Everything in the records must be reproduced exactly, except for the pictures.

**********

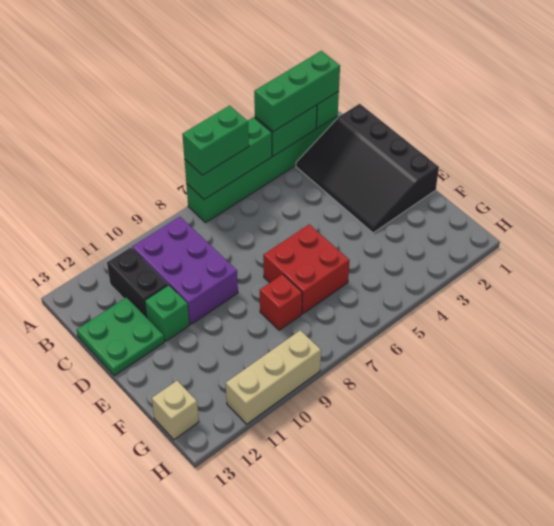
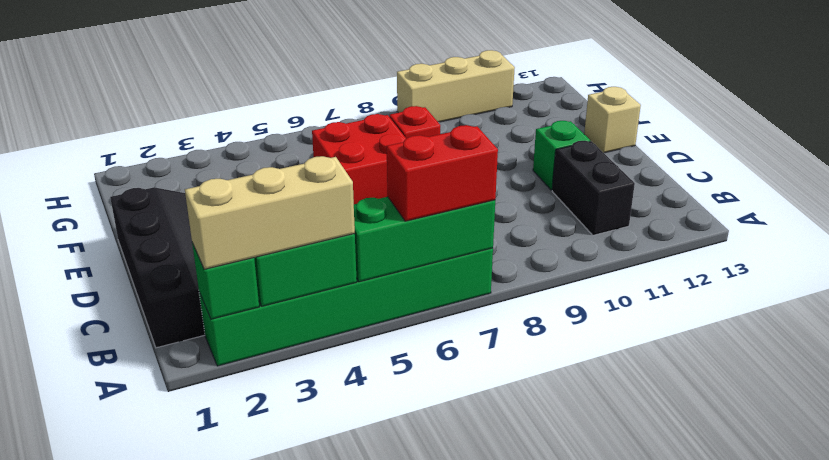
green brick A2:A4 level 3 -> tan brick A2:A4 level 3
green brick A6:A7 level 3 -> red brick A6:A7 level 3
purple brick B9:D10 level 1 -> none
green plate C12:D13 level 1 -> none
tan brick G13 level 1 -> tan brick E13 level 1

**********

▶ _PROBLEM SOLUTION_:
green brick A2:A4 level 3 -> tan brick A2:A4 level 3
green brick A6:A7 level 3 -> red brick A6:A7 level 3
purple brick B9:D10 level 1 -> none
green plate C12:D13 level 1 -> none
tan brick G13 level 1 -> tan brick E13 level 1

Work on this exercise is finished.